Start of DATASET EXCERPTS

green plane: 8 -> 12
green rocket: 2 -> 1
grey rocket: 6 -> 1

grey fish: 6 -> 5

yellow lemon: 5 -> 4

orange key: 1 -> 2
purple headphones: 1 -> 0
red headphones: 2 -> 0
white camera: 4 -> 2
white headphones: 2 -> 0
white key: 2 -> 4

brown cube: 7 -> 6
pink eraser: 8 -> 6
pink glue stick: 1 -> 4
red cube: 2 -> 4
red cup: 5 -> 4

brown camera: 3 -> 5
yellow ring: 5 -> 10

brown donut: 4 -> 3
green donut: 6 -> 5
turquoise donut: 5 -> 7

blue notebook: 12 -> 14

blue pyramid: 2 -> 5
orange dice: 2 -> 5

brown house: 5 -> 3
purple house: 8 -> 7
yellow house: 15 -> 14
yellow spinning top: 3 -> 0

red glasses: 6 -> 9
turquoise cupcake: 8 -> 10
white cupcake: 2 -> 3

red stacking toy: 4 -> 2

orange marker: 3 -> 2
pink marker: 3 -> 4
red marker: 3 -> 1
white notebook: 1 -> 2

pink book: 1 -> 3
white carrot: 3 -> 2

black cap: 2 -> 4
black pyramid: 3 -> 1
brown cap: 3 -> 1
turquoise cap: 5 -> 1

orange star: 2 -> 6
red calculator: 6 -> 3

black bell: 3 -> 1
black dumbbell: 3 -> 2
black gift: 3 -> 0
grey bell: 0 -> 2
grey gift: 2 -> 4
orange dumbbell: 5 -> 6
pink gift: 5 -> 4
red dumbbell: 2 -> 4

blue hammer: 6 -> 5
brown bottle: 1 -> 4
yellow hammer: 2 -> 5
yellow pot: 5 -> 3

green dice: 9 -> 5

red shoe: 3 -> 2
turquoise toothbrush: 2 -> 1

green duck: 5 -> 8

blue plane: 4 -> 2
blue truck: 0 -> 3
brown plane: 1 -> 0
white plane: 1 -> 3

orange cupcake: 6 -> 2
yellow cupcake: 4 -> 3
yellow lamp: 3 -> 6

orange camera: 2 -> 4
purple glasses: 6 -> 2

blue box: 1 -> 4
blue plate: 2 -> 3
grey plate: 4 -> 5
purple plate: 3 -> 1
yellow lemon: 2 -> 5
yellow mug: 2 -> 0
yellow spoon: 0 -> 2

End of DATASET EXCERPTS

◆ **WHAT TO DO**
Wherever the string "blue" appears in a line above, copy that line.

◆ **EXERCISE RESPONSE**
blue notebook: 12 -> 14
blue pyramid: 2 -> 5
blue hammer: 6 -> 5
blue plane: 4 -> 2
blue truck: 0 -> 3
blue box: 1 -> 4
blue plate: 2 -> 3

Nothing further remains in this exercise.